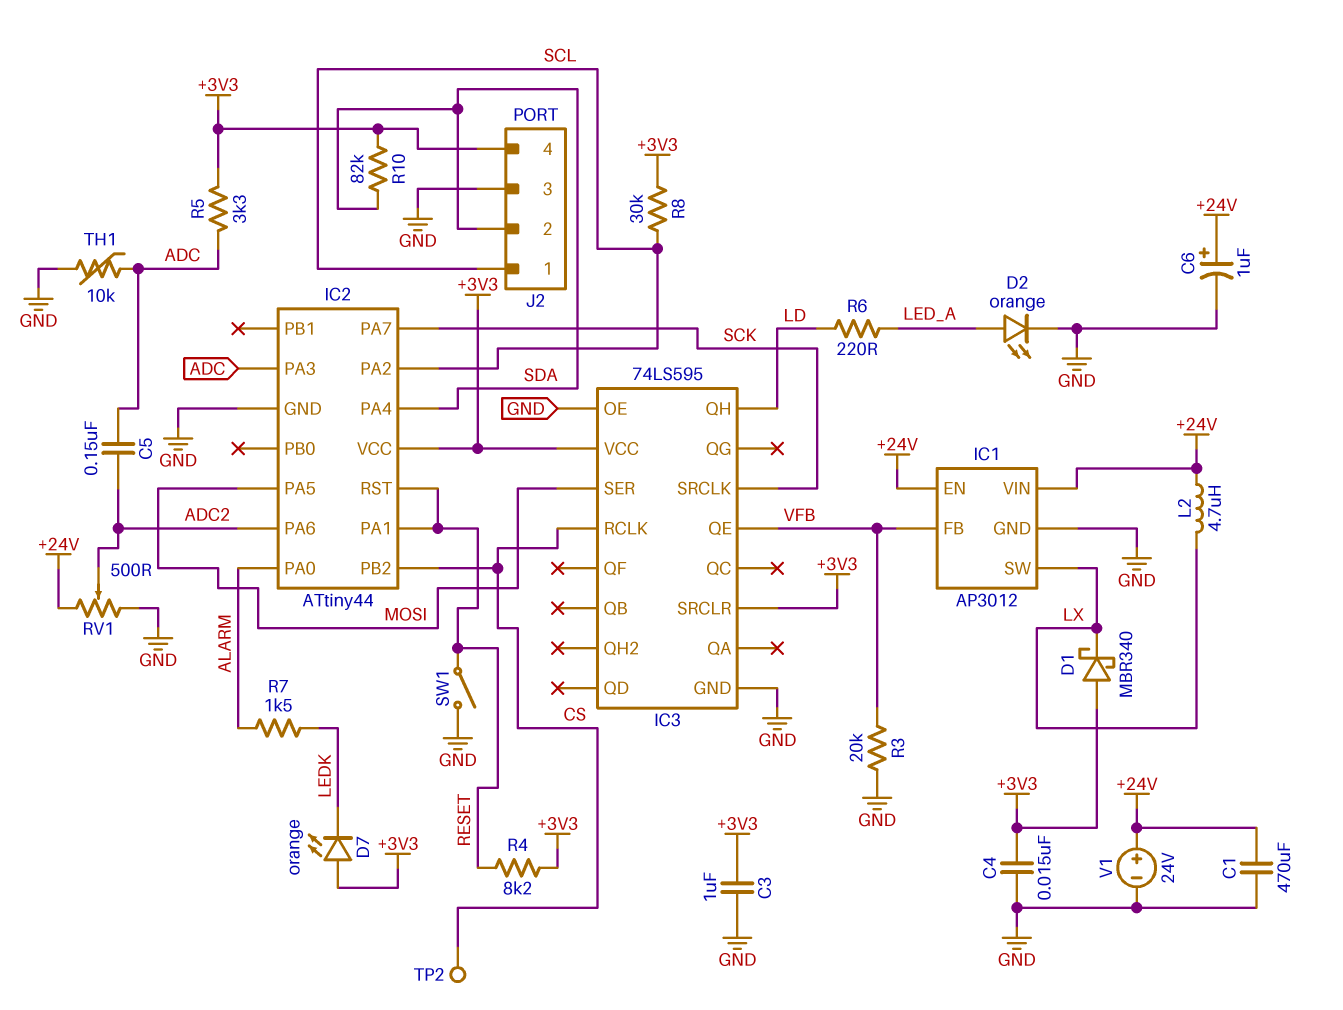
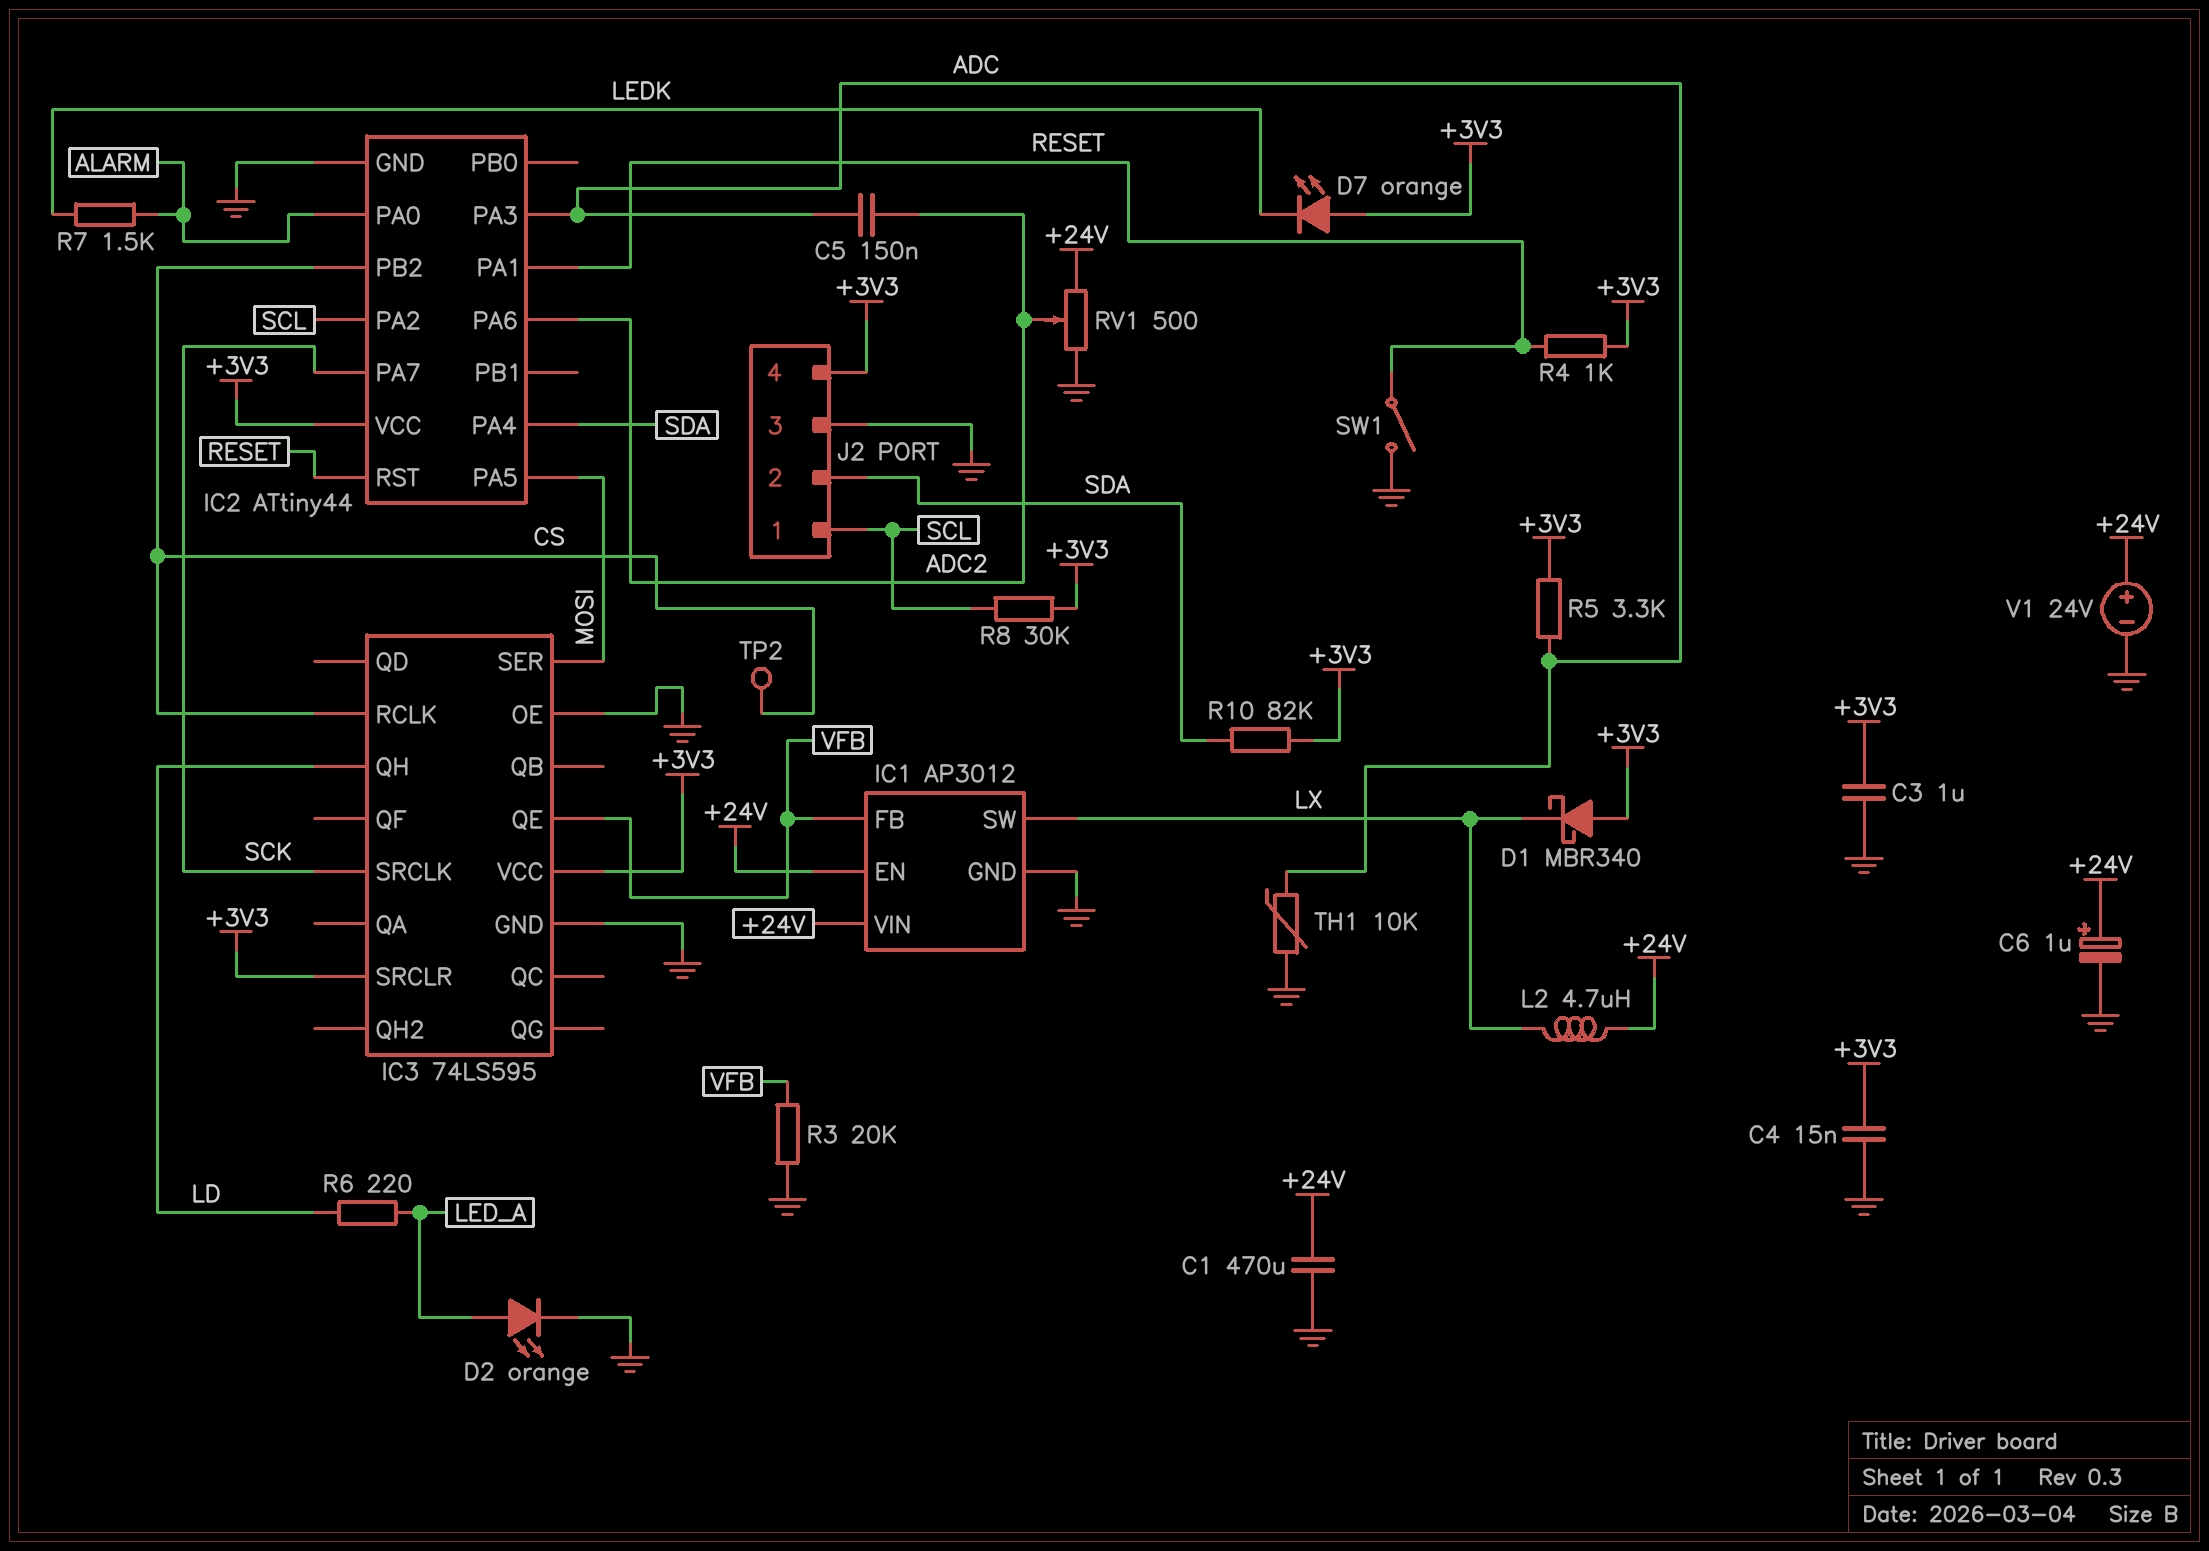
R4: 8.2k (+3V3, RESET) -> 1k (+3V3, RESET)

================================

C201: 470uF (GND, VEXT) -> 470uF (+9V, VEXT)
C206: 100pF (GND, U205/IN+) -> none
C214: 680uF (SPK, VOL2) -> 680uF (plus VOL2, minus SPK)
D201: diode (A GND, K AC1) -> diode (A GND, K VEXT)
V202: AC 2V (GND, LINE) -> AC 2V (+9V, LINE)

================================

**Exercise directions**:
Output the material above exactly, but only from the line that carries "C214: 680uF (SPK, VOL2)" through the line that carries "V202: AC 2V (GND, LINE) -> AC 2V (+9V, LINE)".

**Output for this exercise**:
C214: 680uF (SPK, VOL2) -> 680uF (plus VOL2, minus SPK)
D201: diode (A GND, K AC1) -> diode (A GND, K VEXT)
V202: AC 2V (GND, LINE) -> AC 2V (+9V, LINE)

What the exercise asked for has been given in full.